Material zur Aufgabe →
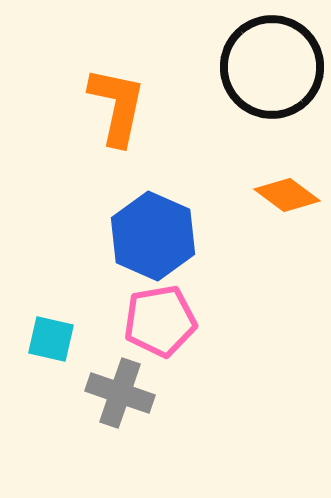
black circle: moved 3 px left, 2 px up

---

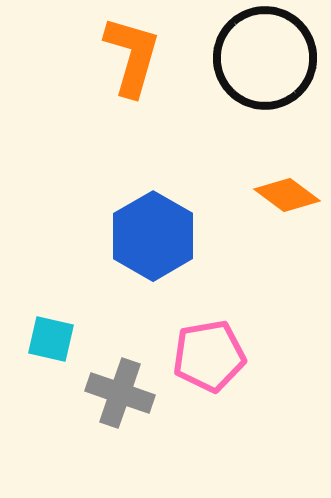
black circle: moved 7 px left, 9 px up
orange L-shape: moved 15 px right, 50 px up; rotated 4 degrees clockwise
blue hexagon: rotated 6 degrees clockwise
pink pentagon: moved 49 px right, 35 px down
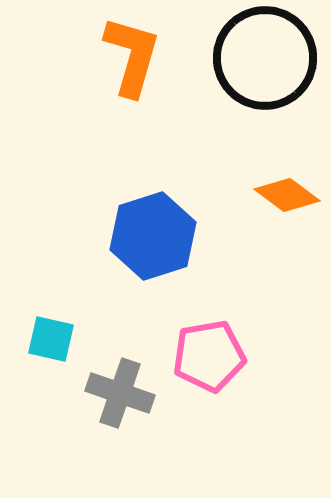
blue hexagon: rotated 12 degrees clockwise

* * *

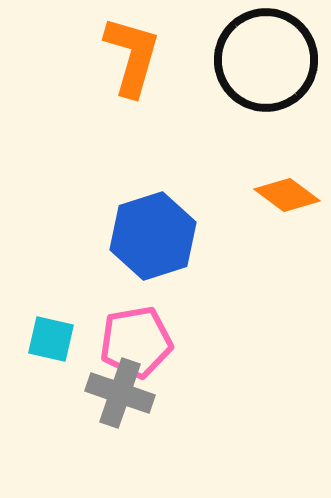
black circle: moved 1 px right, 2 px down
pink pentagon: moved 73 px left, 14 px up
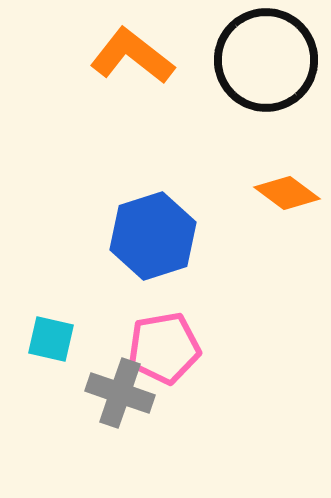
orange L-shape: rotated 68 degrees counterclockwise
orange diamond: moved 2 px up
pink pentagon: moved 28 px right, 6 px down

Aufgabenstellung → Zitieren Sie wörtlich die Zeilen von der Zeile mit „orange L-shape: rotated“ bis zur Zeile mit „pink pentagon: moved 28 px right, 6 px down“, beide eingeschlossen.

Lösung →
orange L-shape: rotated 68 degrees counterclockwise
orange diamond: moved 2 px up
pink pentagon: moved 28 px right, 6 px down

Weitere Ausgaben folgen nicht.